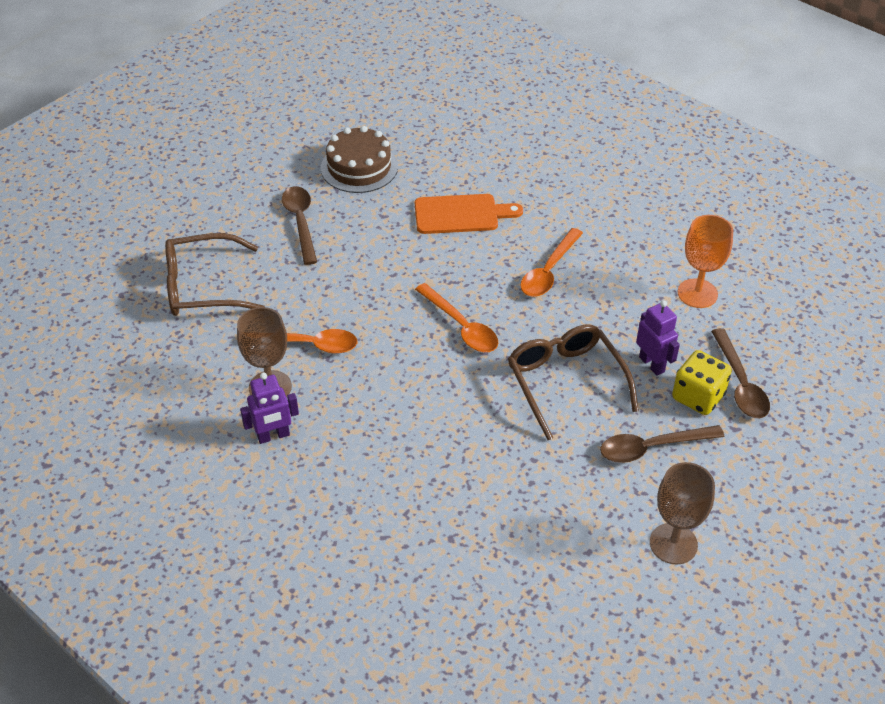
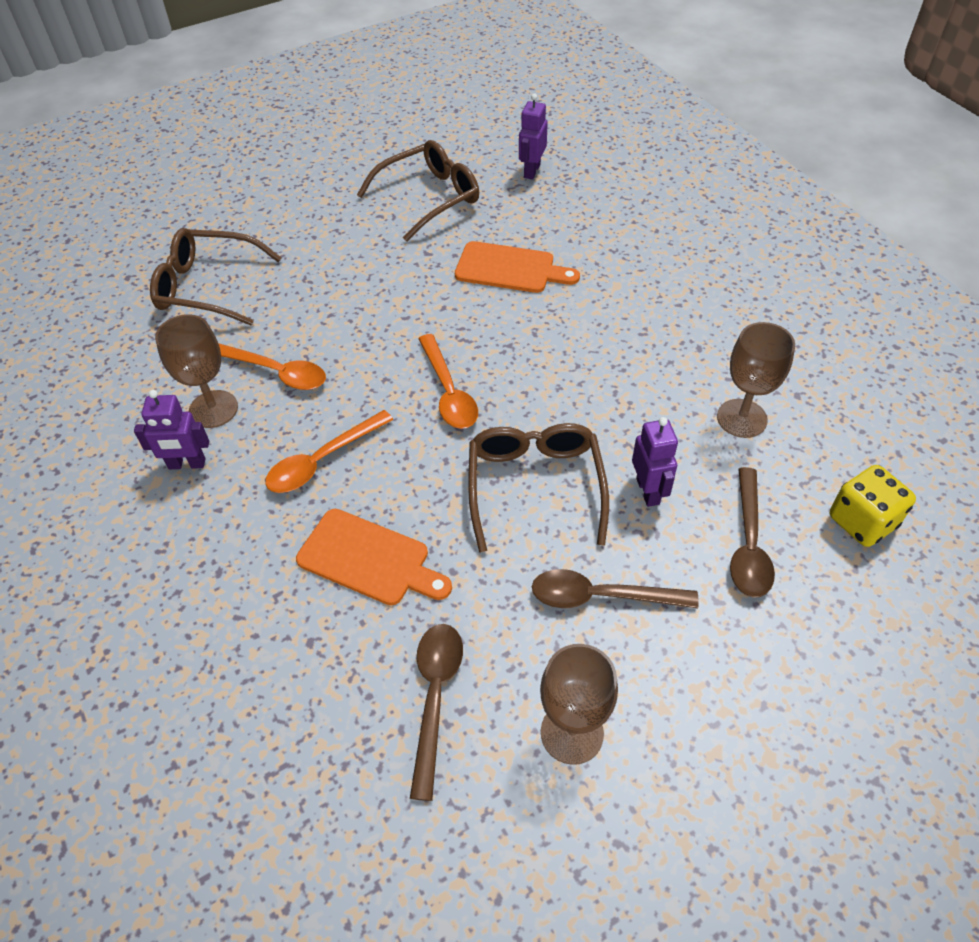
camera: 20 degrees right, 5 degrees up
(301, 222) = (339, 242): brown spoon -> brown spoon (435, 697)
(359, 167) = (428, 198): brown cake -> brown glasses
(437, 125) = (531, 171): none -> purple robot
(464, 468) = (369, 559): none -> orange cutting board
(549, 271) = (576, 352): orange spoon -> orange spoon (322, 460)
(697, 293) = (741, 418): orange goblet -> brown goblet
(698, 397) = (687, 547): yellow dice -> yellow dice (862, 521)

**ACTION ITEM:**
Check each line of the listing above for the string "brown". Report only how many have it.

**EXERCISE RESULT:**
3